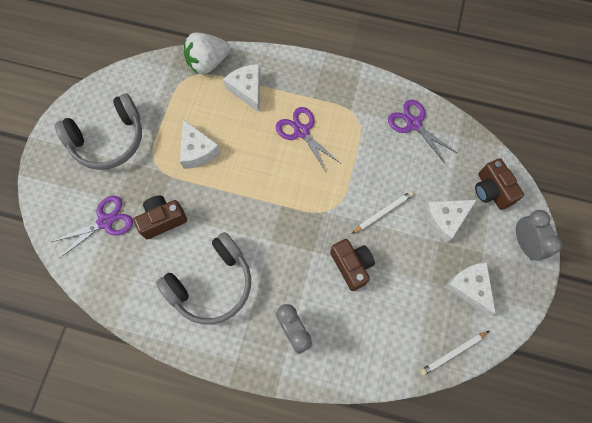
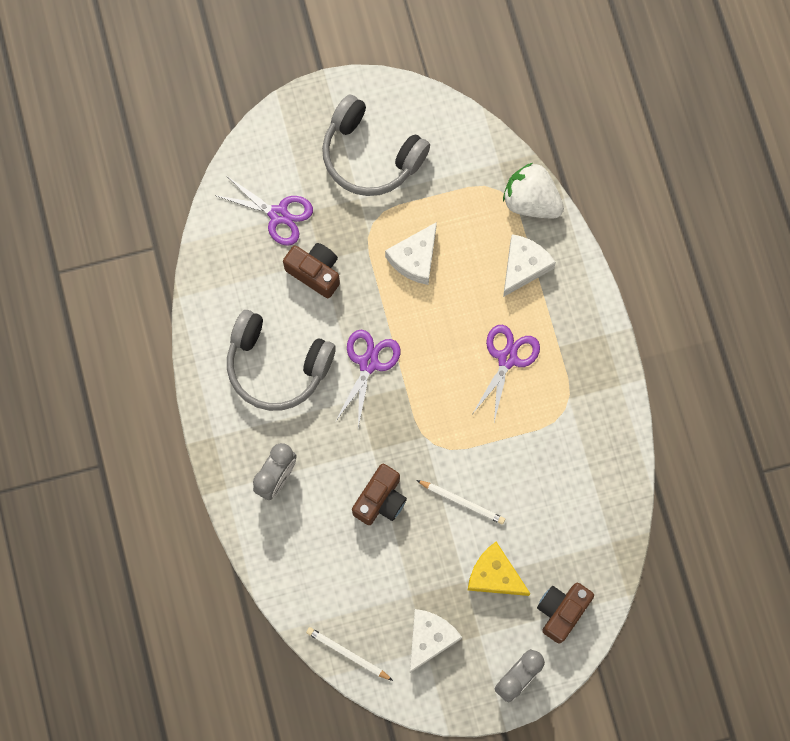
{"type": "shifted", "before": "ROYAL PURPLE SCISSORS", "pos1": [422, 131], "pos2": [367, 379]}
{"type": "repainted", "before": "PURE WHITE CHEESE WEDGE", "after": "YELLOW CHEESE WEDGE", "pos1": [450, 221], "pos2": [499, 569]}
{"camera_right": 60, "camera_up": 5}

====

• **Aim of the exercise**:
Reproduce each line above exactly, but not a single picture.

• **Result**:
{"type": "shifted", "before": "ROYAL PURPLE SCISSORS", "pos1": [422, 131], "pos2": [367, 379]}
{"type": "repainted", "before": "PURE WHITE CHEESE WEDGE", "after": "YELLOW CHEESE WEDGE", "pos1": [450, 221], "pos2": [499, 569]}
{"camera_right": 60, "camera_up": 5}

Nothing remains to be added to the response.